Work task
Repeat, line for line, the entries below from the first line to the line containing "black square: (133, 120) -> (182, 182), moved", counting both ends.

-------- Material supplied

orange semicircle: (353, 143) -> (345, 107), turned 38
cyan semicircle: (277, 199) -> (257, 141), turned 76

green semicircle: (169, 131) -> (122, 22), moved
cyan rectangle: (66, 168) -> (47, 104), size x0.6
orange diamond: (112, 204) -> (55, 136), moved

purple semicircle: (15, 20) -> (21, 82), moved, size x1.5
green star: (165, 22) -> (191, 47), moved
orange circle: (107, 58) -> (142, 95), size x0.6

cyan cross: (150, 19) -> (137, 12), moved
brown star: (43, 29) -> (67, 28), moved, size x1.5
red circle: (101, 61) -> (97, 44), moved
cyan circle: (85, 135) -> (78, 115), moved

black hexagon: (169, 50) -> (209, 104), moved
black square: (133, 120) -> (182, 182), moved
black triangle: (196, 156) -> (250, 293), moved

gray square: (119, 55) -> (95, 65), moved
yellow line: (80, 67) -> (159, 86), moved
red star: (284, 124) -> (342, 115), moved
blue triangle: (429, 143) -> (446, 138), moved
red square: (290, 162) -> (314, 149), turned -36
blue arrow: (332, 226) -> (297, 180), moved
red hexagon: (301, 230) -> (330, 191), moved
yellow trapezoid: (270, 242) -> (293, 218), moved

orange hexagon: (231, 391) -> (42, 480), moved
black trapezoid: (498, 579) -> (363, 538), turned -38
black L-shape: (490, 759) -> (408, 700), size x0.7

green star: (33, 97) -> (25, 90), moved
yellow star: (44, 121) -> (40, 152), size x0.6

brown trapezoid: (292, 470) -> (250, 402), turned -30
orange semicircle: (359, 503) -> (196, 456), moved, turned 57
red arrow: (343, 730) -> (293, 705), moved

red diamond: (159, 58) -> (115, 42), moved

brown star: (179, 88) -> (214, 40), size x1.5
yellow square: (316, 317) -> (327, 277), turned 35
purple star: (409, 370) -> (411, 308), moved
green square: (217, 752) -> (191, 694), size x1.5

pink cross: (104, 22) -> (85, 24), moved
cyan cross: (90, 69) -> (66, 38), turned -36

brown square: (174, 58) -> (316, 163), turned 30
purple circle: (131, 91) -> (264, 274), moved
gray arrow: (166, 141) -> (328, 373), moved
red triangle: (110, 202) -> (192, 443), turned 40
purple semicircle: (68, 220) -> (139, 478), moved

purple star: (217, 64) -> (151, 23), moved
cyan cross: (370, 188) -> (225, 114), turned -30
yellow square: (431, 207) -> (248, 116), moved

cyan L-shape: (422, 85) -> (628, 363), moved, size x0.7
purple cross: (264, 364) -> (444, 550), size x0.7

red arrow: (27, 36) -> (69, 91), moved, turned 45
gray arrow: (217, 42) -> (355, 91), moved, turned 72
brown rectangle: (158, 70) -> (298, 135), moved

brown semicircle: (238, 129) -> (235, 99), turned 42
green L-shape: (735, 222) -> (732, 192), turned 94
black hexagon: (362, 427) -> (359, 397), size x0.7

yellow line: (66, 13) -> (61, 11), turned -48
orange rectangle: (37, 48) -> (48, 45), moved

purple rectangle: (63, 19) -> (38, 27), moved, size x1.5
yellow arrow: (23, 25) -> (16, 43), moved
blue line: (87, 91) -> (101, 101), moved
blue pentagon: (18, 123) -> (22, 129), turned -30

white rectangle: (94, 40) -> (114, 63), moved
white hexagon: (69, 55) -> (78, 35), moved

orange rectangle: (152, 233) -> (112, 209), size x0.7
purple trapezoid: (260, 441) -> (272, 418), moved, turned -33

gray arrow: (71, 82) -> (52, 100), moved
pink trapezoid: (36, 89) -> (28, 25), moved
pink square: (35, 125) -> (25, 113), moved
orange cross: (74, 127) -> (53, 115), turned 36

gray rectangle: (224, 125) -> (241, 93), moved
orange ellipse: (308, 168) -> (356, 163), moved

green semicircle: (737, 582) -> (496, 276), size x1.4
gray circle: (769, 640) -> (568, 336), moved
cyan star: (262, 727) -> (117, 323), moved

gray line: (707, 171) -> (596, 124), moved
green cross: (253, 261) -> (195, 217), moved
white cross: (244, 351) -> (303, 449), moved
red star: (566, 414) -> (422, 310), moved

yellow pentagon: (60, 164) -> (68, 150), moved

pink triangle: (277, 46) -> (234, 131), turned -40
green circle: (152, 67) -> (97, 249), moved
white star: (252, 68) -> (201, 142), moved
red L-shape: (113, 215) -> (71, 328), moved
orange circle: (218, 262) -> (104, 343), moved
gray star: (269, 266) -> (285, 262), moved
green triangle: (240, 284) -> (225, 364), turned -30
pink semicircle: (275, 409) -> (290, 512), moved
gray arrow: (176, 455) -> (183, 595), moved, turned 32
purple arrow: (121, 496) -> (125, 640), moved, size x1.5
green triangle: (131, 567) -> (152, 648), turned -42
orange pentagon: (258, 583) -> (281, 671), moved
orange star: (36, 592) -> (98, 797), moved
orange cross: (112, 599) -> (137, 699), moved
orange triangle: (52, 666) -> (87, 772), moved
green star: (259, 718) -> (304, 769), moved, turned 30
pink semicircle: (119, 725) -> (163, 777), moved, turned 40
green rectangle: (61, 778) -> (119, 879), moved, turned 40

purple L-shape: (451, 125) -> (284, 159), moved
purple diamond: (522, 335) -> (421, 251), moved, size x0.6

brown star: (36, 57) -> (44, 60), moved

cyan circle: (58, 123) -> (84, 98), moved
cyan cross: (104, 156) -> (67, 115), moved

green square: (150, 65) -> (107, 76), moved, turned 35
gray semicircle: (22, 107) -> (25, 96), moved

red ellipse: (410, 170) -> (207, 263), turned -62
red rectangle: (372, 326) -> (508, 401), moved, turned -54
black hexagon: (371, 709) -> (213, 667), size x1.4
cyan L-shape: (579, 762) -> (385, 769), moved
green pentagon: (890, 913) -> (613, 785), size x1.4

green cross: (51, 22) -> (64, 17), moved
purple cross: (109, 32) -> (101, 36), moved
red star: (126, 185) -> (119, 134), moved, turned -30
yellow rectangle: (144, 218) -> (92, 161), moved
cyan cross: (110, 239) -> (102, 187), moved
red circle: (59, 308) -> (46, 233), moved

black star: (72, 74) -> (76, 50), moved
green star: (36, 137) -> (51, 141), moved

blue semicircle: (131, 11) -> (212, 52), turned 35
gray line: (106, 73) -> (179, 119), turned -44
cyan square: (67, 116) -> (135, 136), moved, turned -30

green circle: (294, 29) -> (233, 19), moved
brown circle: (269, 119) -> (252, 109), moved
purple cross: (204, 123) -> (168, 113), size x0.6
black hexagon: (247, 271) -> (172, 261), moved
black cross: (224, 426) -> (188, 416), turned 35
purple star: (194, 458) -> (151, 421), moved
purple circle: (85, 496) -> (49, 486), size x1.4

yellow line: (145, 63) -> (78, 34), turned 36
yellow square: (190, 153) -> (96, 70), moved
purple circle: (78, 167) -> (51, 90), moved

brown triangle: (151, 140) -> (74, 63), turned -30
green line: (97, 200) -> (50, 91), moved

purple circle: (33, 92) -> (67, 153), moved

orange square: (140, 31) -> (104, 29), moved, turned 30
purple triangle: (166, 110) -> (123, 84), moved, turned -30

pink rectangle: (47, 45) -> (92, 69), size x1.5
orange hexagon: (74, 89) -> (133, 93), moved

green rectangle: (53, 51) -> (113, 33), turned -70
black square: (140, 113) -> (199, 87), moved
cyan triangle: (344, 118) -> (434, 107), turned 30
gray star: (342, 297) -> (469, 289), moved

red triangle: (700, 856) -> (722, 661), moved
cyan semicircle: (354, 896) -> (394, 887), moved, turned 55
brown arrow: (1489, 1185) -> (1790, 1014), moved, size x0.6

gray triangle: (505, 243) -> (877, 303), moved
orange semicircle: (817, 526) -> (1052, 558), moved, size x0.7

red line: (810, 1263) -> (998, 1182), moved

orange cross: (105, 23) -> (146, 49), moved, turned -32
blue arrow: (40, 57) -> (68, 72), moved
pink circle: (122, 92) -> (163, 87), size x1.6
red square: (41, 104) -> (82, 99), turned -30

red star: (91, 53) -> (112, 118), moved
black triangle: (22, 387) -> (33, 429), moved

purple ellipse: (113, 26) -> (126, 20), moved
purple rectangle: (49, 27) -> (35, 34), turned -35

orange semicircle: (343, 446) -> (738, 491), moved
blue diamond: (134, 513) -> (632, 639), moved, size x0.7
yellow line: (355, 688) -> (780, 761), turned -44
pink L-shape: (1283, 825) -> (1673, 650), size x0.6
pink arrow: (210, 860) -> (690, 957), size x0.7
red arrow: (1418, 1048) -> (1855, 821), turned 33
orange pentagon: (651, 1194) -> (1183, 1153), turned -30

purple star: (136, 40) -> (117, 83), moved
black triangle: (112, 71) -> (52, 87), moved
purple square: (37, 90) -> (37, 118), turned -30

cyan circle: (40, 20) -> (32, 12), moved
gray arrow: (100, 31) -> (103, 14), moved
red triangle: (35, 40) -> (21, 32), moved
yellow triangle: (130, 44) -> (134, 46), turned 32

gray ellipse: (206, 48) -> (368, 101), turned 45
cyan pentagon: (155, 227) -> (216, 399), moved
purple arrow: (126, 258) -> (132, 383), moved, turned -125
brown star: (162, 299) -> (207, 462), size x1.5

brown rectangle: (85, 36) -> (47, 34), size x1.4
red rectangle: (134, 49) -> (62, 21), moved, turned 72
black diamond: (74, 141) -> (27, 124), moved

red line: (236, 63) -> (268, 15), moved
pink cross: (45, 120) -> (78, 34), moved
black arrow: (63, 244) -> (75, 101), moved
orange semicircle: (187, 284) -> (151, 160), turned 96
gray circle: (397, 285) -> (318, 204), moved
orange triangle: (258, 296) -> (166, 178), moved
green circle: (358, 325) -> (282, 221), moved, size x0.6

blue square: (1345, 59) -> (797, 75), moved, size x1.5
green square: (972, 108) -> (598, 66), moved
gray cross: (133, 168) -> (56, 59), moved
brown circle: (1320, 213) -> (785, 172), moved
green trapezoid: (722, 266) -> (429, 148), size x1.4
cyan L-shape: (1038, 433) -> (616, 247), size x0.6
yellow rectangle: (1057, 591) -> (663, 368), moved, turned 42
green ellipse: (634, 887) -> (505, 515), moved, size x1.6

----------------

Answer to this problem
orange semicircle: (353, 143) -> (345, 107), turned 38
cyan semicircle: (277, 199) -> (257, 141), turned 76

green semicircle: (169, 131) -> (122, 22), moved
cyan rectangle: (66, 168) -> (47, 104), size x0.6
orange diamond: (112, 204) -> (55, 136), moved

purple semicircle: (15, 20) -> (21, 82), moved, size x1.5
green star: (165, 22) -> (191, 47), moved
orange circle: (107, 58) -> (142, 95), size x0.6

cyan cross: (150, 19) -> (137, 12), moved
brown star: (43, 29) -> (67, 28), moved, size x1.5
red circle: (101, 61) -> (97, 44), moved
cyan circle: (85, 135) -> (78, 115), moved

black hexagon: (169, 50) -> (209, 104), moved
black square: (133, 120) -> (182, 182), moved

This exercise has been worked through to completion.